%%
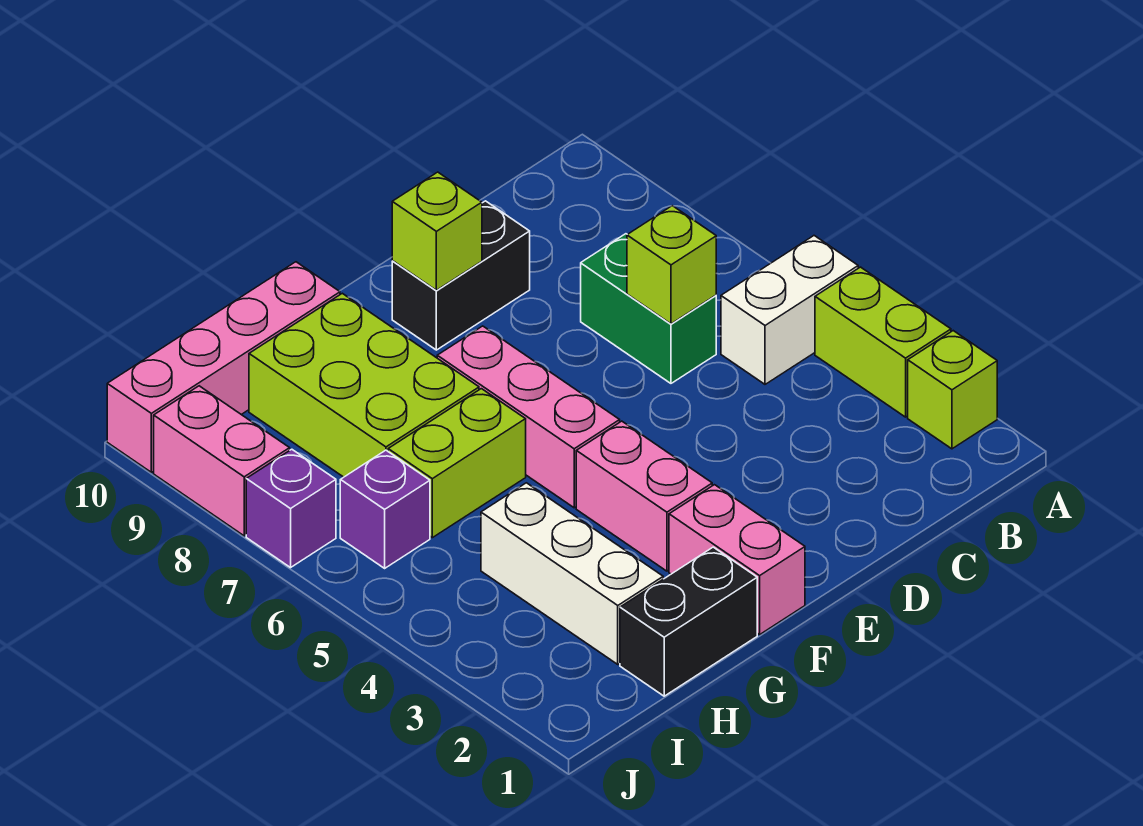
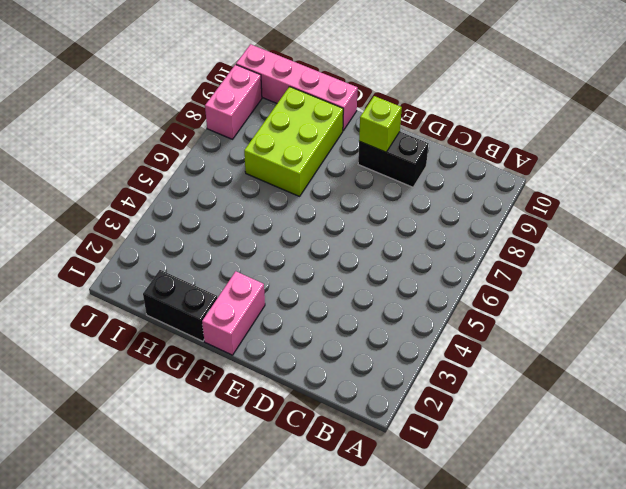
none -> lime brick A2 level 1
none -> lime brick A3:A4 level 1
none -> white brick A5:B5 level 1

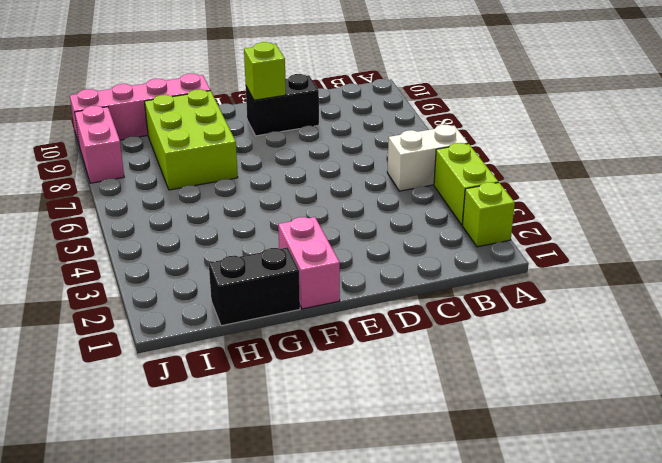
none -> green brick C6:C7 level 1
none -> pink brick F3:F4 level 1
none -> pink brick F5:F7 level 1

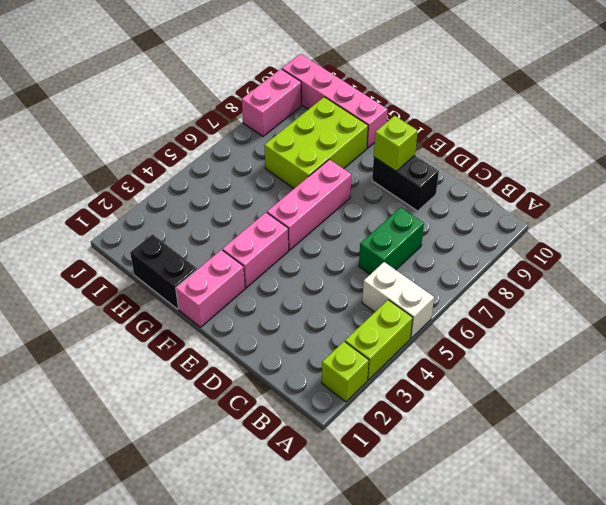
none -> lime brick G6:H6 level 1
none -> white brick H2:H4 level 1
none -> purple brick I6 level 1

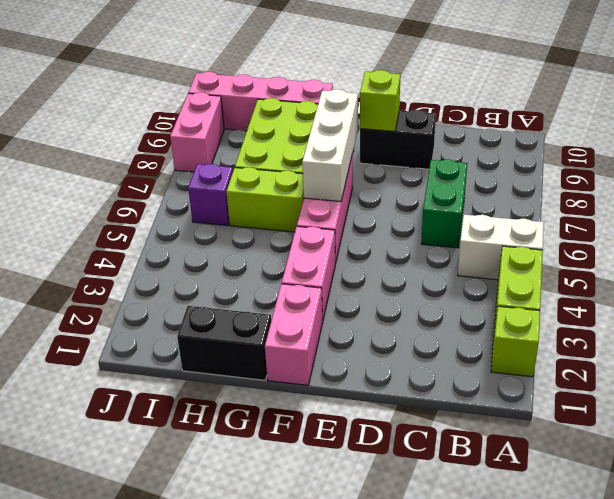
white brick F6:F8 level 2 -> white brick H2:H4 level 1
none -> purple brick J7 level 1
none -> lime brick C6 level 2

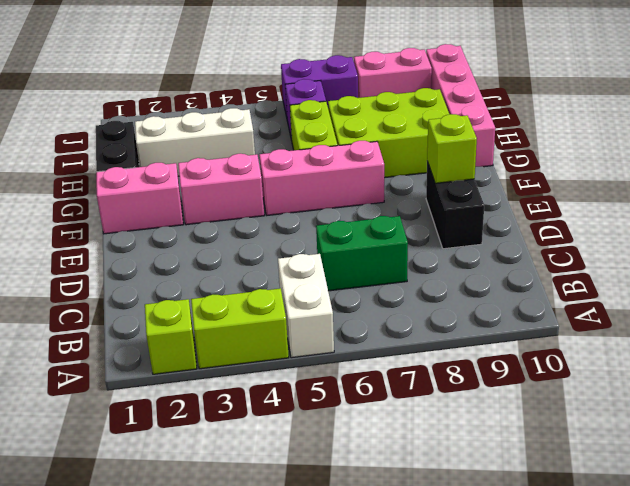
purple brick J6:J7 level 1 -> purple brick J7 level 1
none -> lime brick C6 level 2

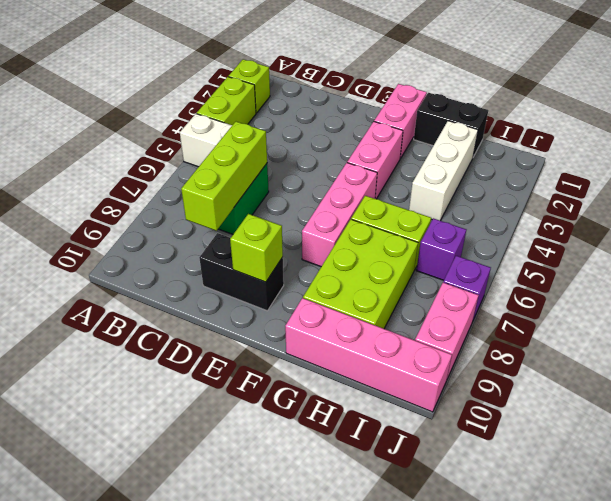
lime brick C6:C8 level 2 -> lime brick C6 level 2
%%
### WHAT NEEDS TO BE DONE
What is wanted is the listing, written out exactly, with each picture removed.

### SOLUTION TO THIS TASK
none -> lime brick A2 level 1
none -> lime brick A3:A4 level 1
none -> white brick A5:B5 level 1

none -> green brick C6:C7 level 1
none -> pink brick F3:F4 level 1
none -> pink brick F5:F7 level 1

none -> lime brick G6:H6 level 1
none -> white brick H2:H4 level 1
none -> purple brick I6 level 1

white brick F6:F8 level 2 -> white brick H2:H4 level 1
none -> purple brick J7 level 1
none -> lime brick C6 level 2

purple brick J6:J7 level 1 -> purple brick J7 level 1
none -> lime brick C6 level 2

lime brick C6:C8 level 2 -> lime brick C6 level 2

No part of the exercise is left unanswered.